• Required action
Report the number of lines in the data below where the string "plate" shows up, and only that number.

BEGIN

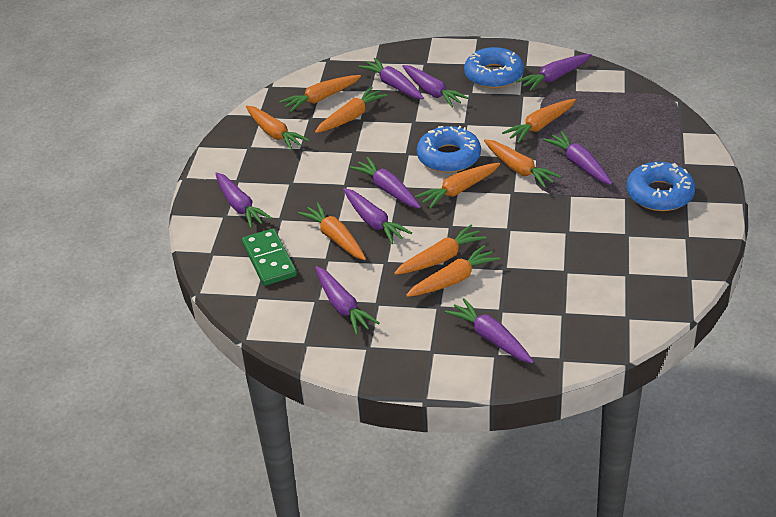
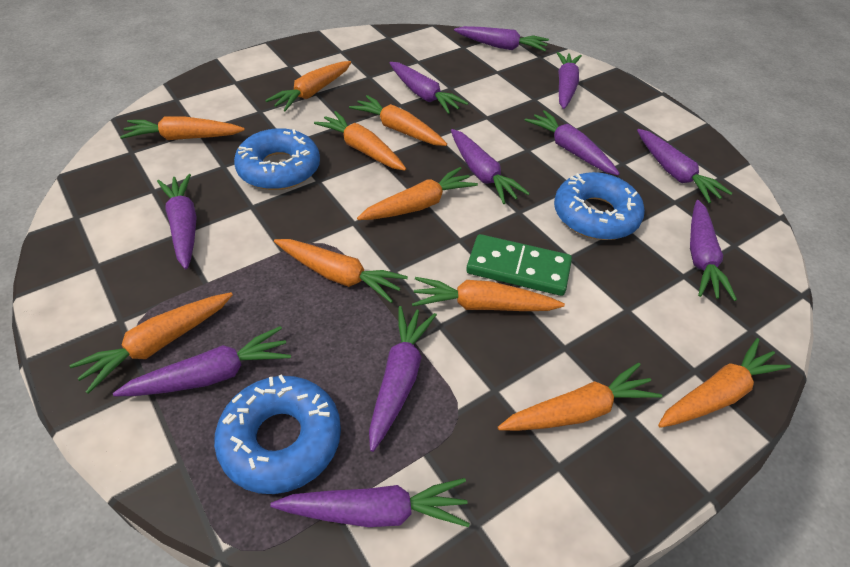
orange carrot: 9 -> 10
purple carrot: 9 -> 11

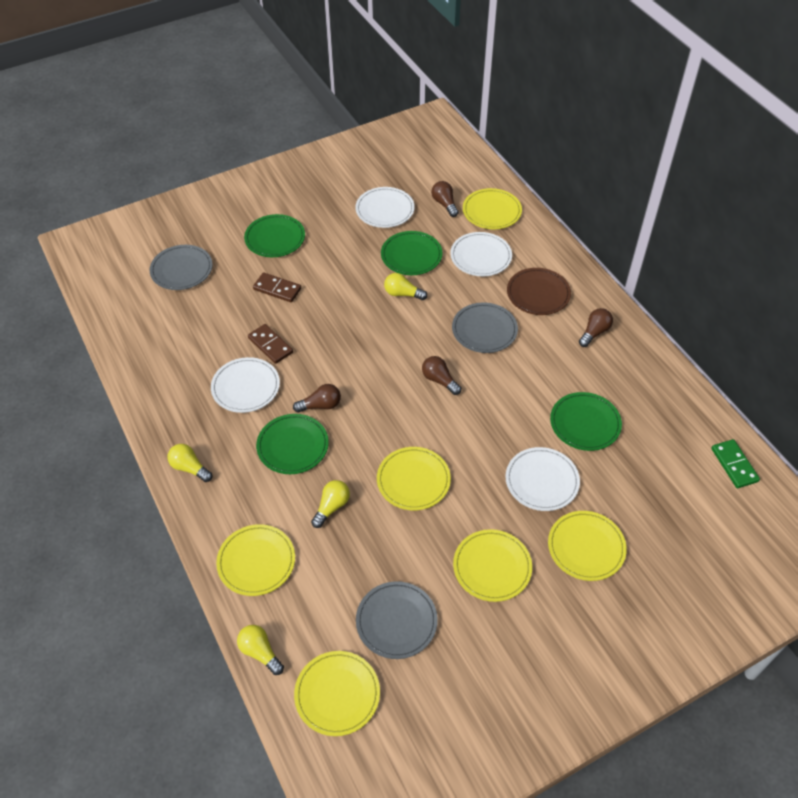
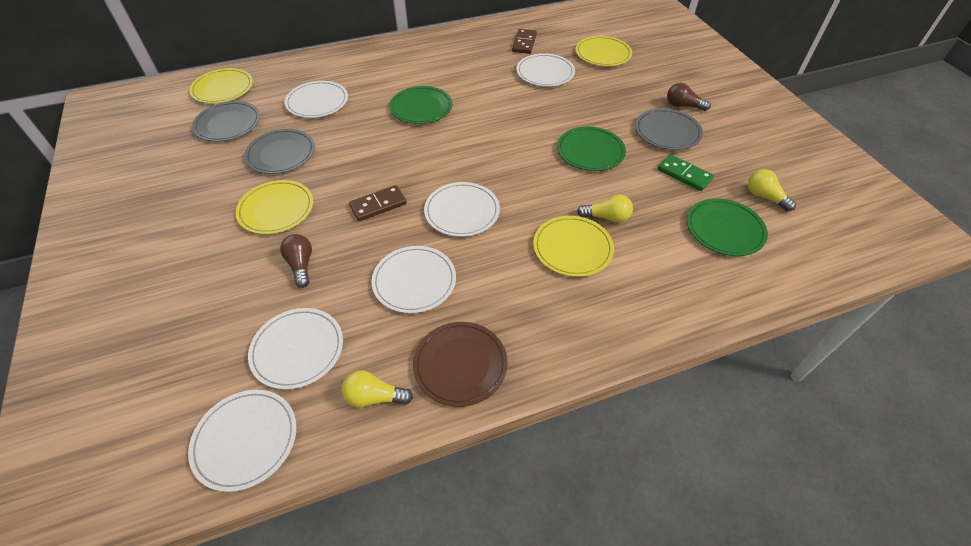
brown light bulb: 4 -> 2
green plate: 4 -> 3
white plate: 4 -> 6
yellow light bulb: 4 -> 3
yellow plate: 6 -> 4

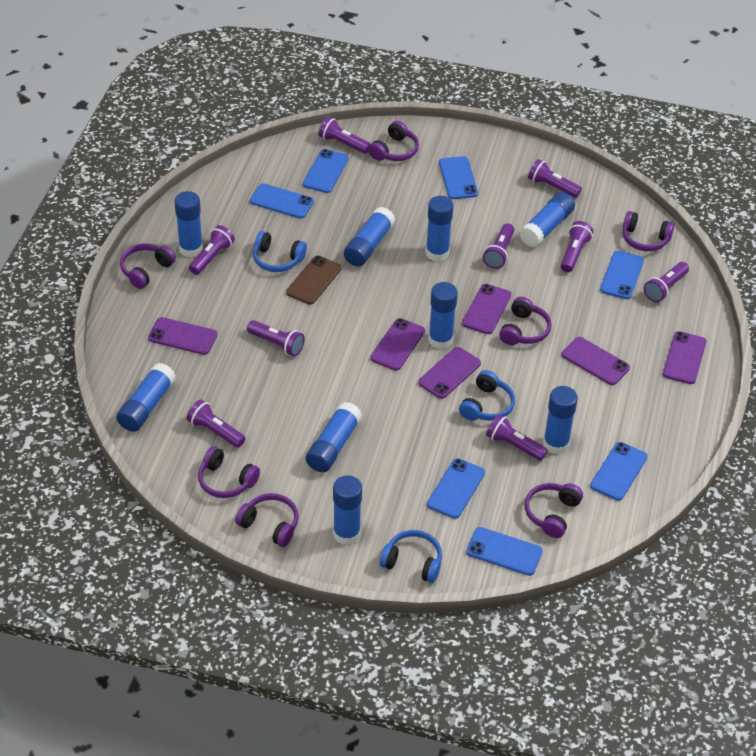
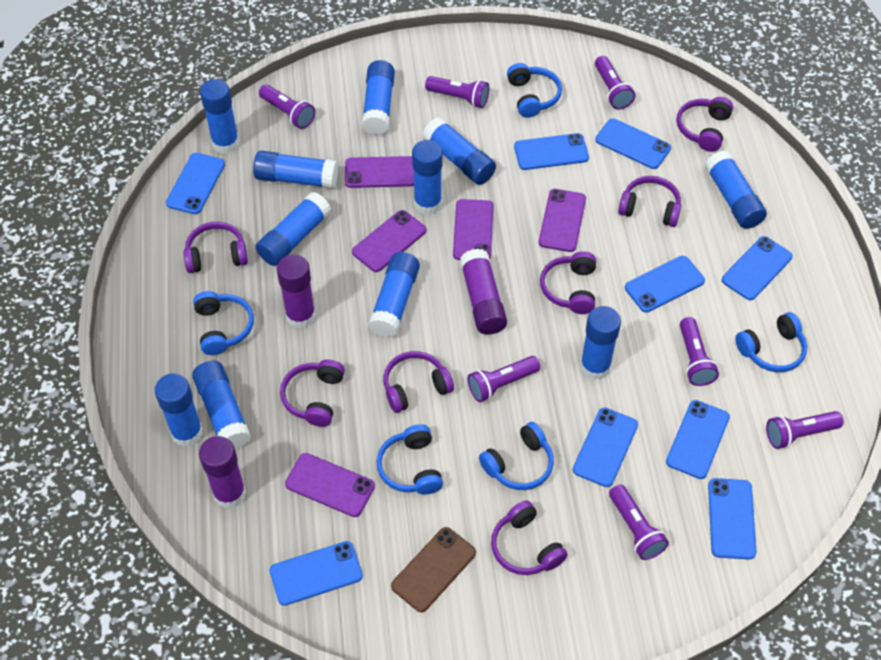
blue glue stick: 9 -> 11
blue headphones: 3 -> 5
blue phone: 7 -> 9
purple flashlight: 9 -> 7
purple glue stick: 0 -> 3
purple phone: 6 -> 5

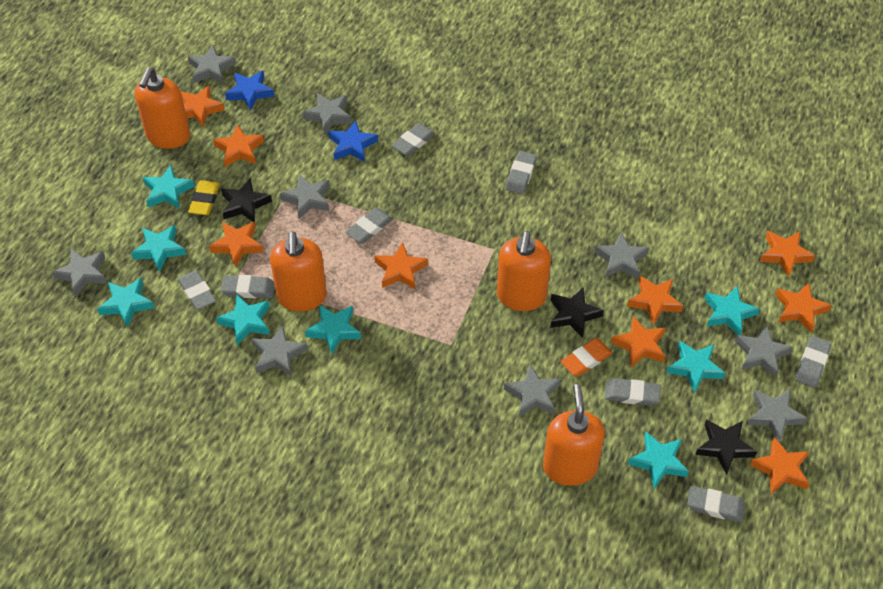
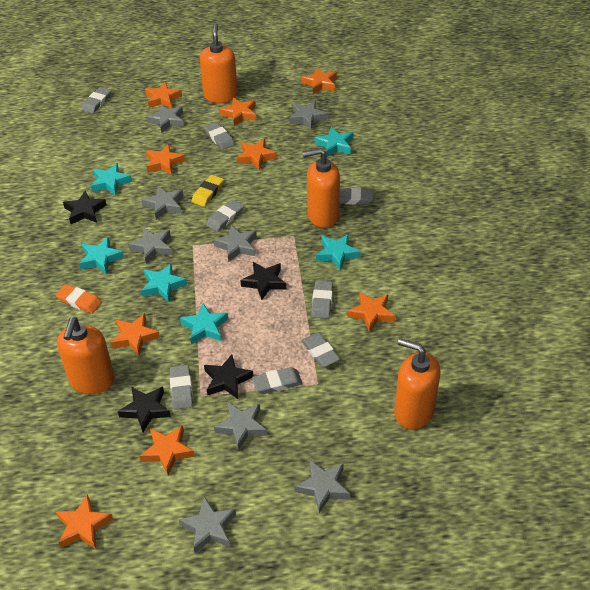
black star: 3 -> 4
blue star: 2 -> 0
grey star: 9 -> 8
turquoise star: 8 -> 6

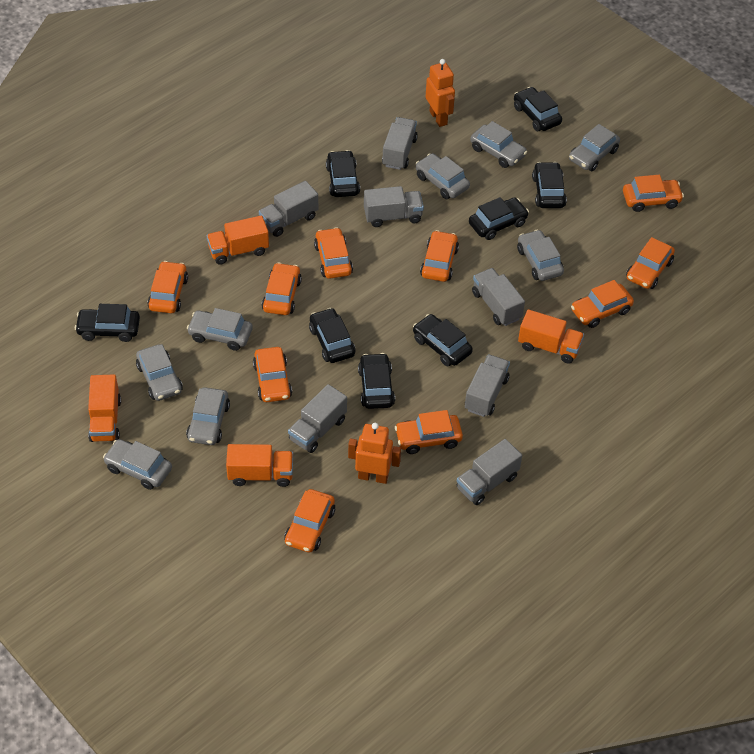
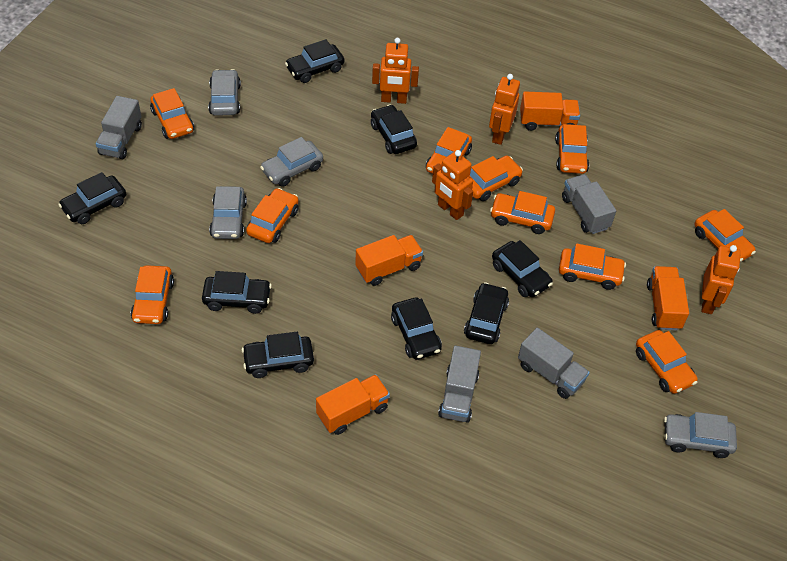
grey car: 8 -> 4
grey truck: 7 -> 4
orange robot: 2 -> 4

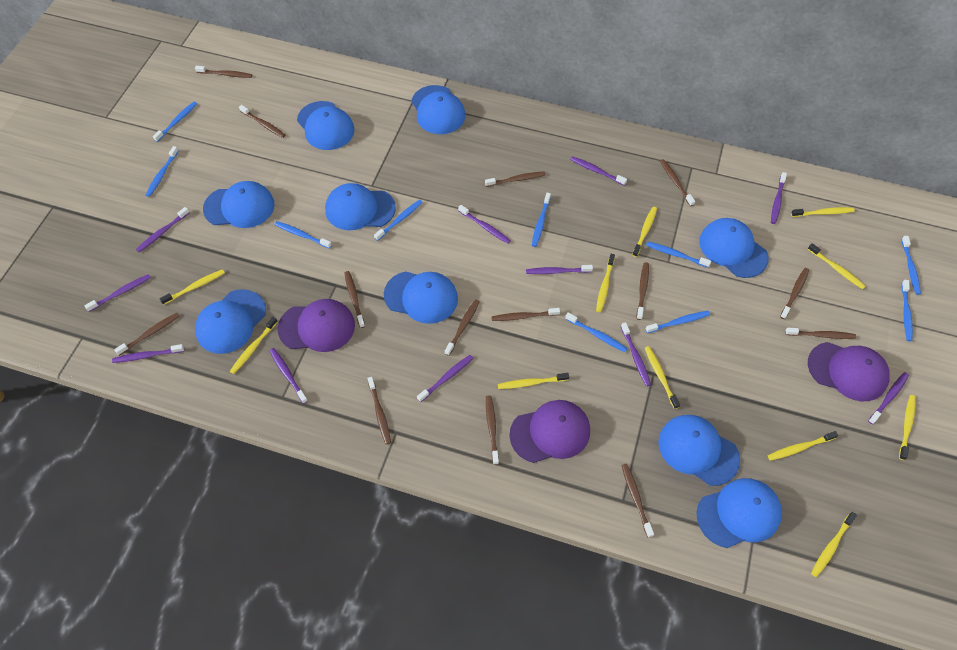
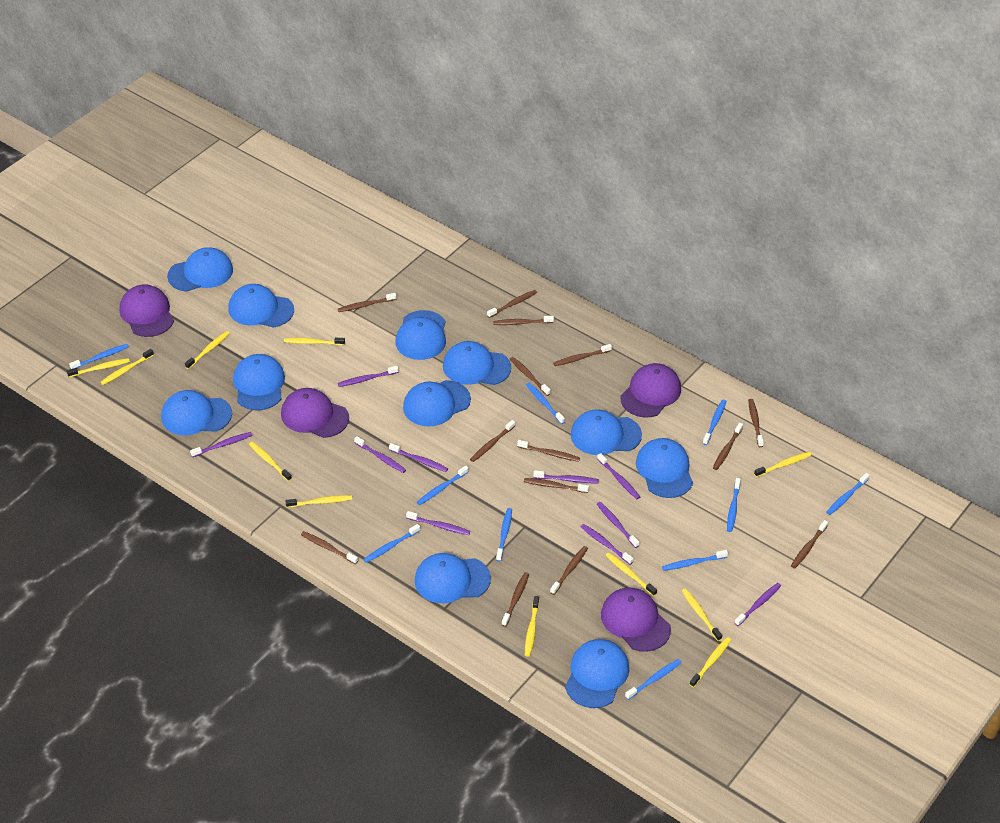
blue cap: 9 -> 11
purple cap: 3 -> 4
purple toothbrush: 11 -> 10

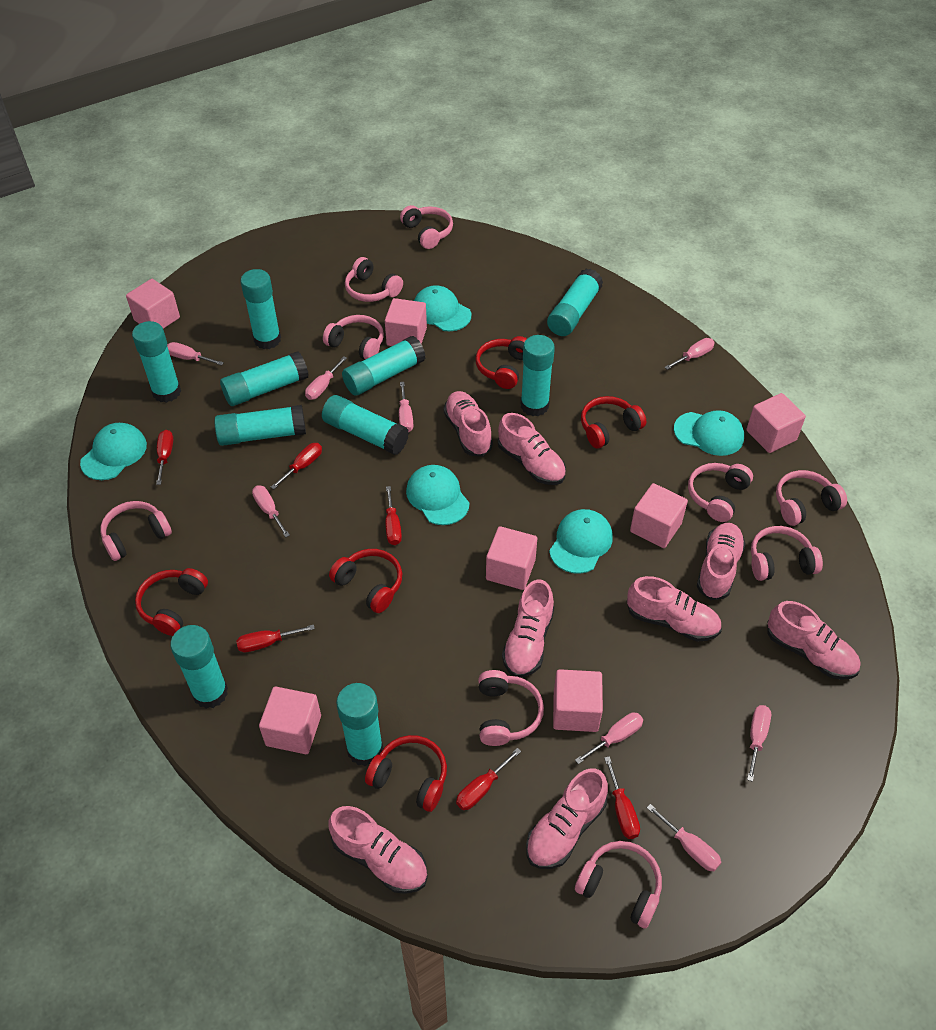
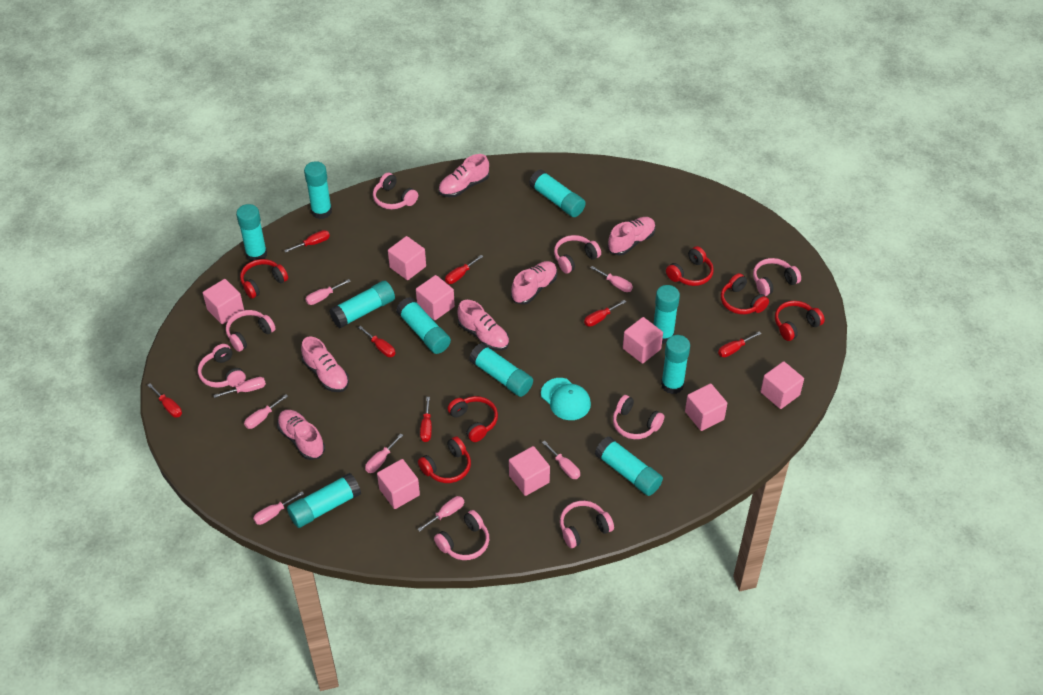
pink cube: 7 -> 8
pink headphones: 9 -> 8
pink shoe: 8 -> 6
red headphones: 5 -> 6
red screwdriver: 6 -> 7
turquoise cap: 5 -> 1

END

• Solution for this problem
3